EXERCISE INSTRUCTIONS: Look below for the lines from the one with "building: [112,317,172,384] -> none" to the one with "building: [27,319,87,409] -> none", and copy exactly those lines, both ends included.

STORED DATA:
+-------+

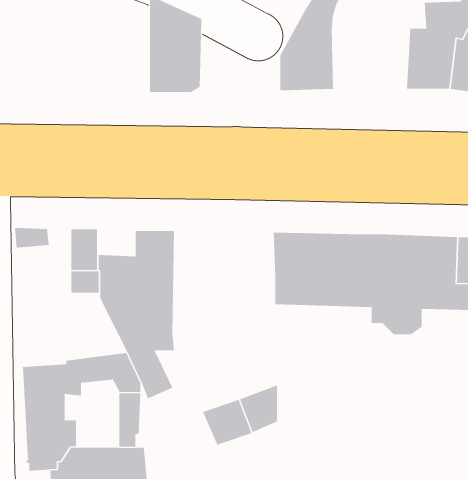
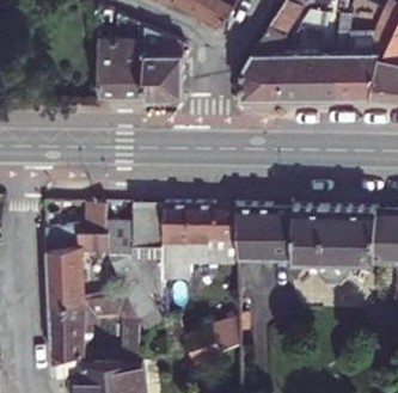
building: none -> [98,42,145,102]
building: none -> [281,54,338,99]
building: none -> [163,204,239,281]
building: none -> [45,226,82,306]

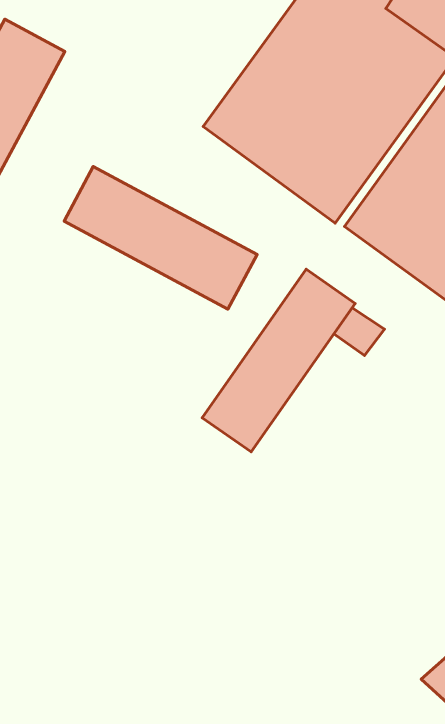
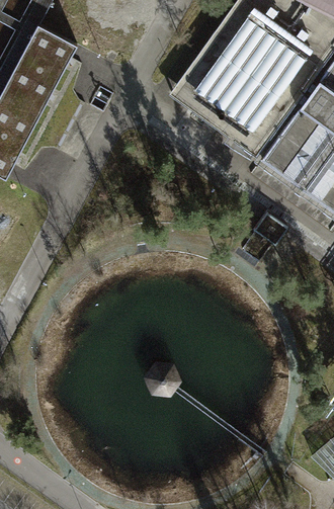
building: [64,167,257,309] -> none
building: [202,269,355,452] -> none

+-------+

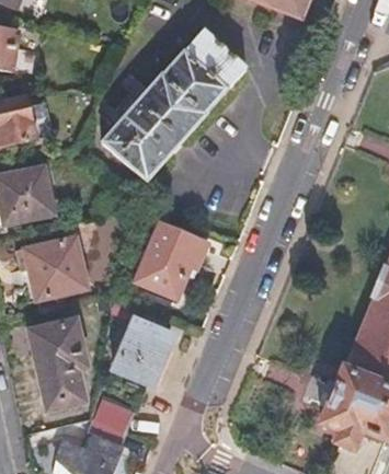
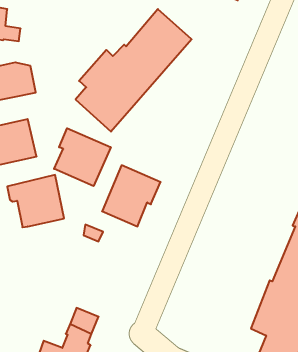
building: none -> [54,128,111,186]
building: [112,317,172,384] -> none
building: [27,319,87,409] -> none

+-------+

WRITTEN REPLY:
building: [112,317,172,384] -> none
building: [27,319,87,409] -> none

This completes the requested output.